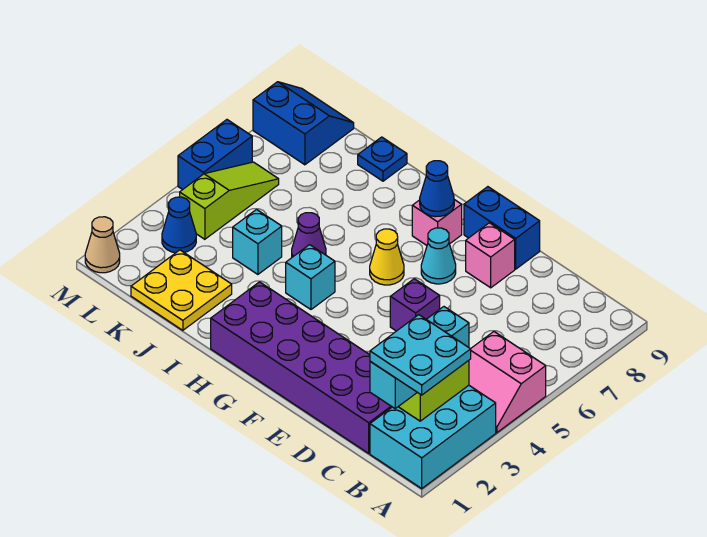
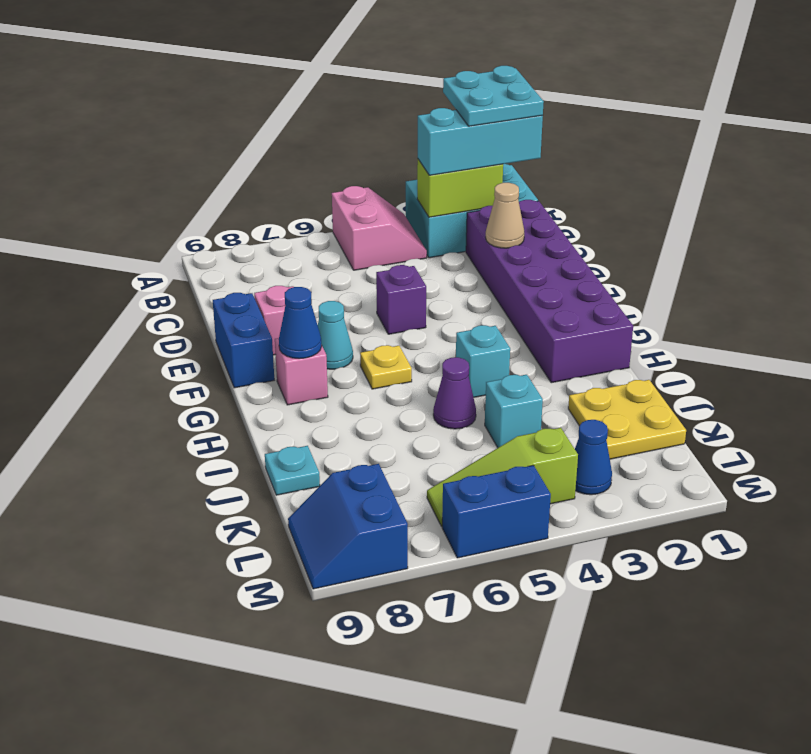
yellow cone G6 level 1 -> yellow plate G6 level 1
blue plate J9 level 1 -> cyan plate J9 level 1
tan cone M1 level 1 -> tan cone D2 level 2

---

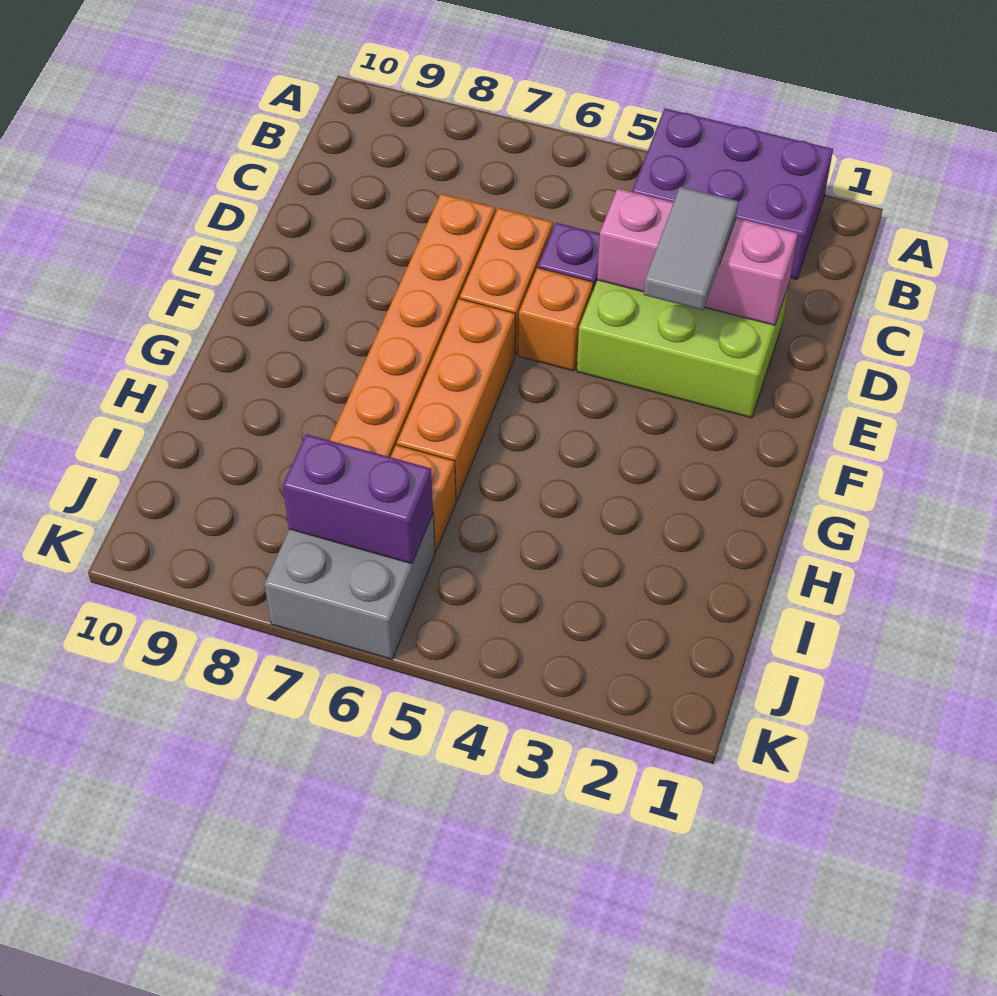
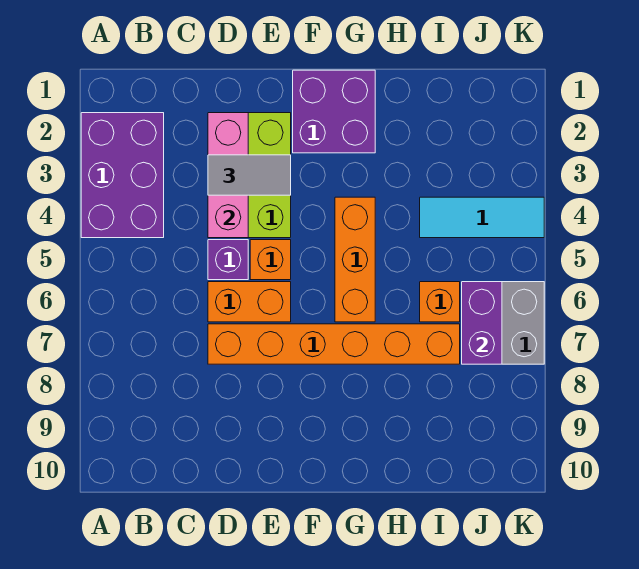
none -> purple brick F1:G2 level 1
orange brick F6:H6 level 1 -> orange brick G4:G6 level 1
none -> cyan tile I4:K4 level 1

## [EXERCISE REQUIREMENTS]
Please report the number of lines in the listing that include "cyan", and add nothing to it.

## [SOLUTION TO THIS PROBLEM]
2